◆ **Data extracts**
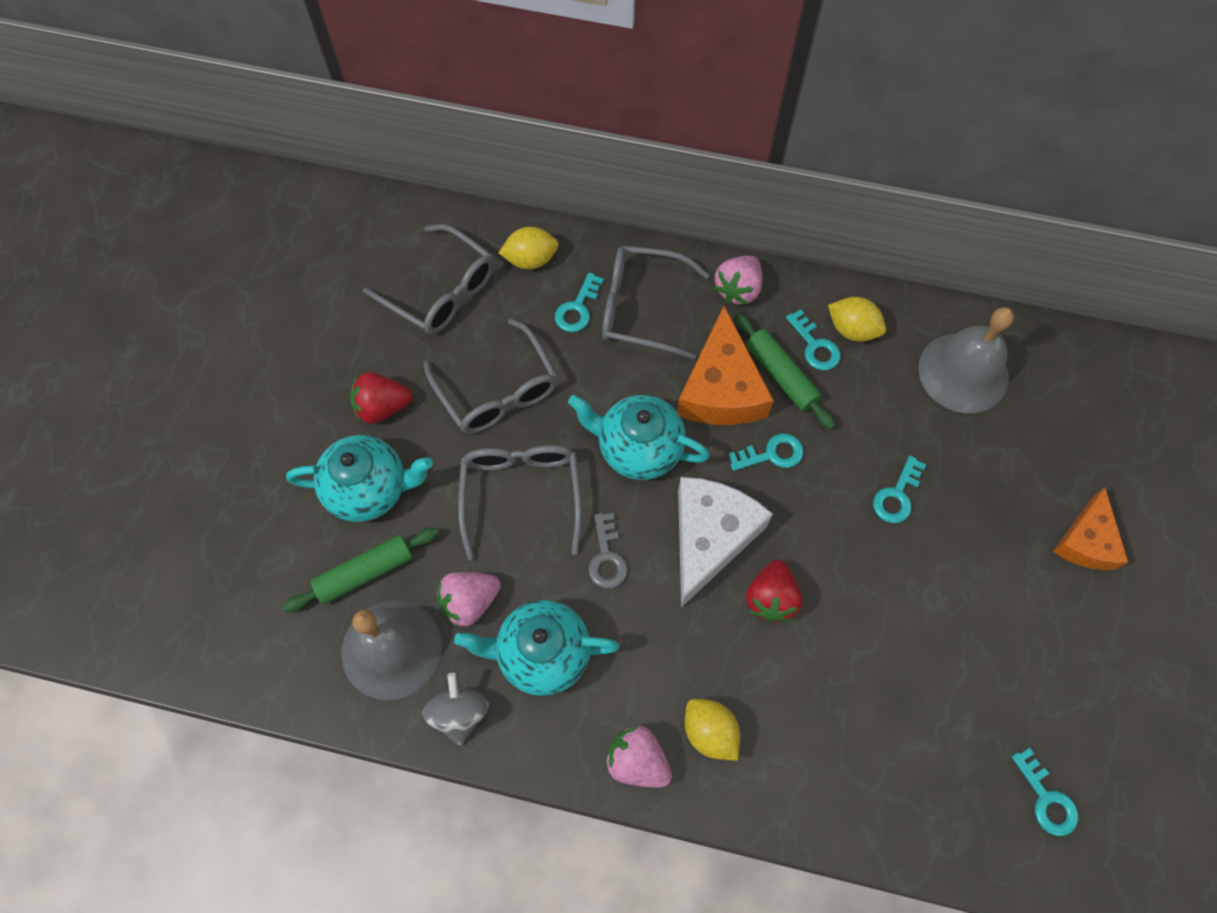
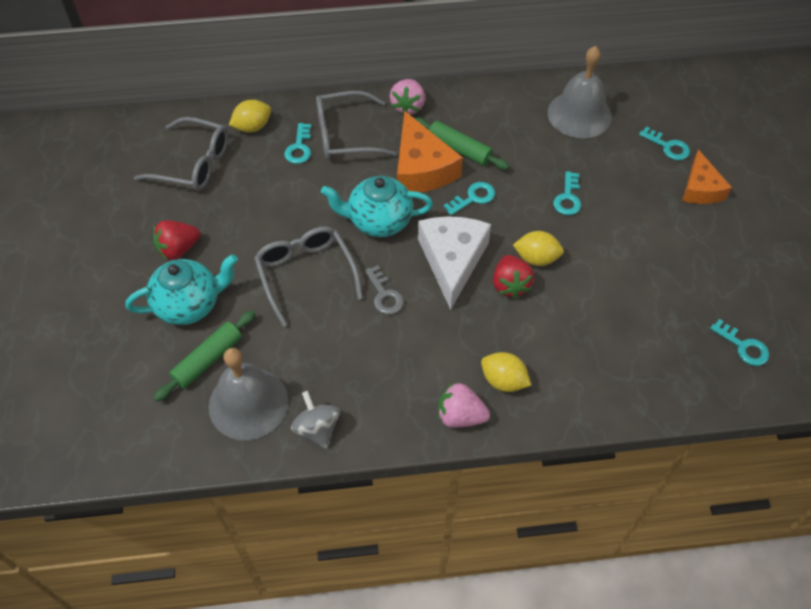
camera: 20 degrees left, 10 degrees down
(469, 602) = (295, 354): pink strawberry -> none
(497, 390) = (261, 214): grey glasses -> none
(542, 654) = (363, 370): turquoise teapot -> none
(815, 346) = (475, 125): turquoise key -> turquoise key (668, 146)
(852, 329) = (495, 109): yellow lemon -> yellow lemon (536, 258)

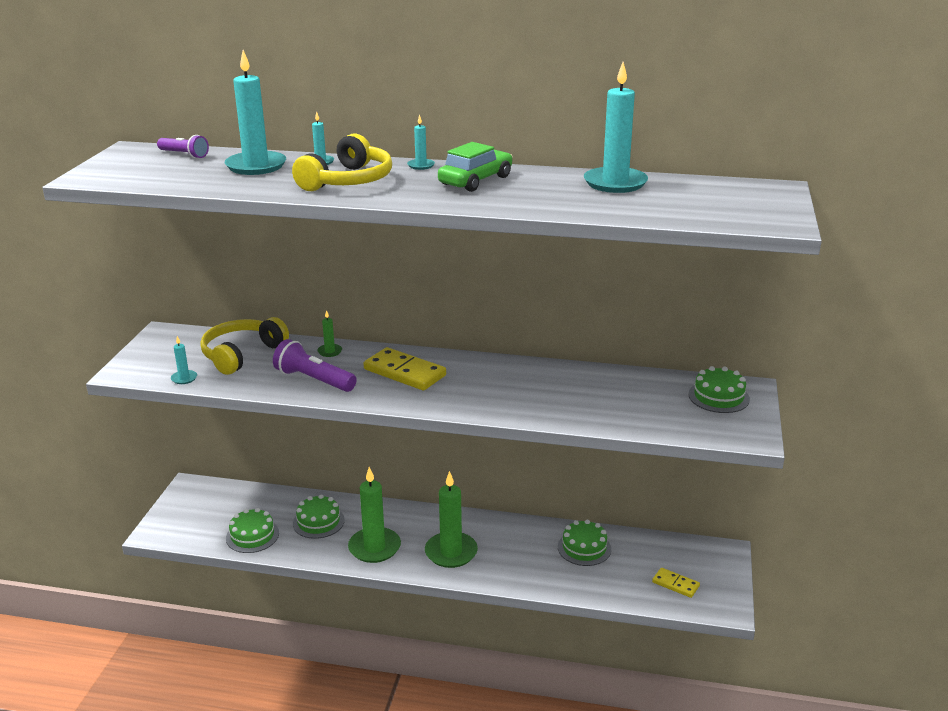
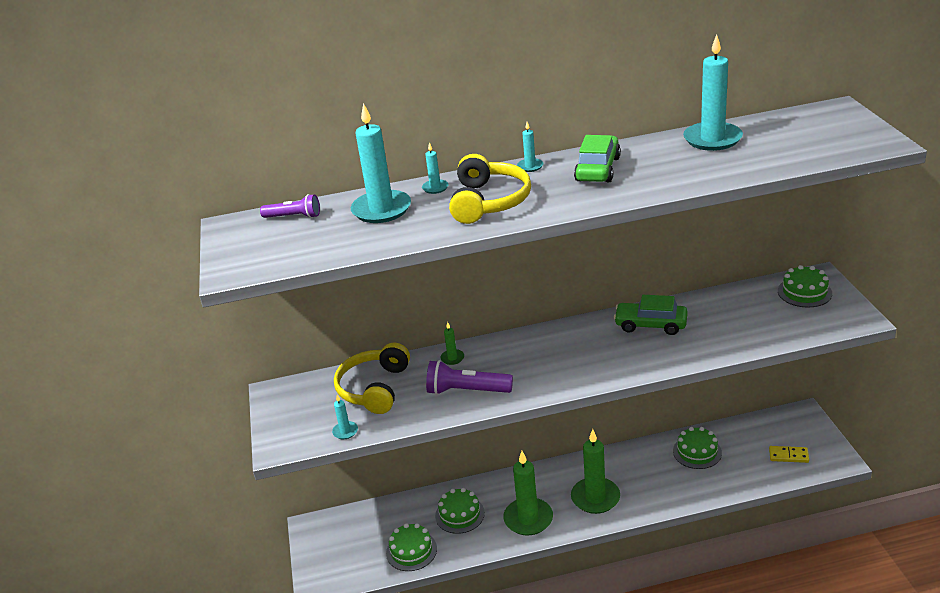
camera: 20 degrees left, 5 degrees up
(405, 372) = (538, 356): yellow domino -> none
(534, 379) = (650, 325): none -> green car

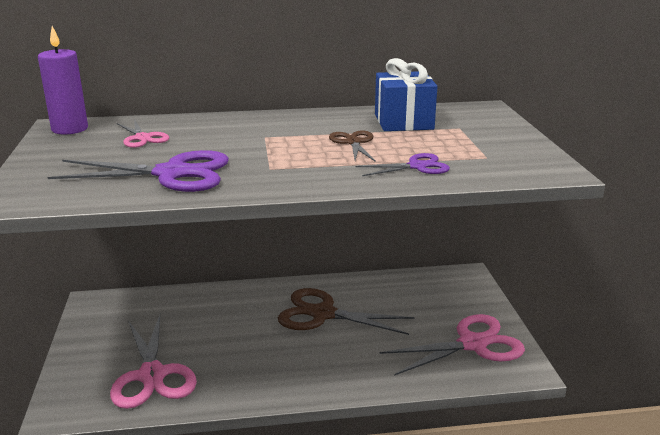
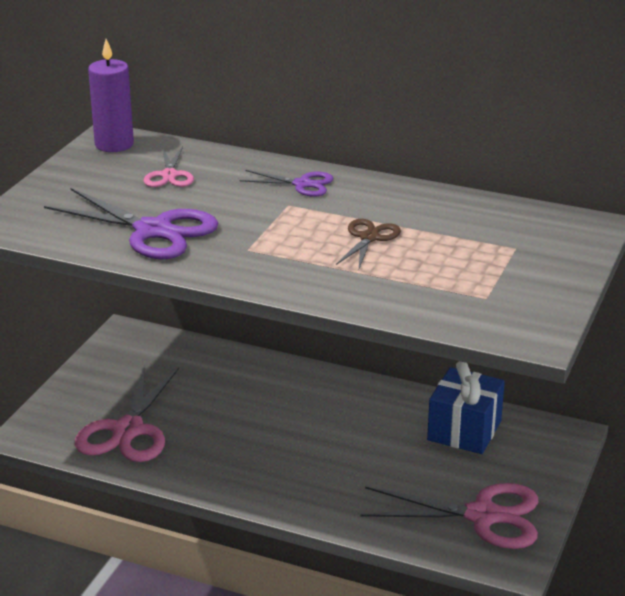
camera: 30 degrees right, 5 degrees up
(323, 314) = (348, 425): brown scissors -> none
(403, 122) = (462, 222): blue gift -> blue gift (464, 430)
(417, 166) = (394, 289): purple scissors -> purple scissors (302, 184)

◆ **About this task**
Every record must be transcribed faithfully, with no picture carried over.

◆ **Result**
camera: 20 degrees left, 10 degrees down
(469, 602) = (295, 354): pink strawberry -> none
(497, 390) = (261, 214): grey glasses -> none
(542, 654) = (363, 370): turquoise teapot -> none
(815, 346) = (475, 125): turquoise key -> turquoise key (668, 146)
(852, 329) = (495, 109): yellow lemon -> yellow lemon (536, 258)

camera: 20 degrees left, 5 degrees up
(405, 372) = (538, 356): yellow domino -> none
(534, 379) = (650, 325): none -> green car

camera: 30 degrees right, 5 degrees up
(323, 314) = (348, 425): brown scissors -> none
(403, 122) = (462, 222): blue gift -> blue gift (464, 430)
(417, 166) = (394, 289): purple scissors -> purple scissors (302, 184)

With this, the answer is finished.